Dataset records START

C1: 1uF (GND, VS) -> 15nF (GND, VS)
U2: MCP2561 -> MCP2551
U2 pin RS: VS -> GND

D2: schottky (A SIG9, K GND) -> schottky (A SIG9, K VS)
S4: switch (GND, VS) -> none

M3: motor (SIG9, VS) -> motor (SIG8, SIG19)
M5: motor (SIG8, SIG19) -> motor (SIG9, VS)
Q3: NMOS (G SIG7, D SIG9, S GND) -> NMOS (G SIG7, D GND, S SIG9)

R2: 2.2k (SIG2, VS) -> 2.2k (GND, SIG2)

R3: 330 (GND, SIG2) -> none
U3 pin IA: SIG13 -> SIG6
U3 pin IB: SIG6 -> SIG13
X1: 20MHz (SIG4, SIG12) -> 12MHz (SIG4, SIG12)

Dataset records END

* [Requirement] Nothing in the records should change when you repeat them all.

* [Response area]
C1: 1uF (GND, VS) -> 15nF (GND, VS)
U2: MCP2561 -> MCP2551
U2 pin RS: VS -> GND

D2: schottky (A SIG9, K GND) -> schottky (A SIG9, K VS)
S4: switch (GND, VS) -> none

M3: motor (SIG9, VS) -> motor (SIG8, SIG19)
M5: motor (SIG8, SIG19) -> motor (SIG9, VS)
Q3: NMOS (G SIG7, D SIG9, S GND) -> NMOS (G SIG7, D GND, S SIG9)

R2: 2.2k (SIG2, VS) -> 2.2k (GND, SIG2)

R3: 330 (GND, SIG2) -> none
U3 pin IA: SIG13 -> SIG6
U3 pin IB: SIG6 -> SIG13
X1: 20MHz (SIG4, SIG12) -> 12MHz (SIG4, SIG12)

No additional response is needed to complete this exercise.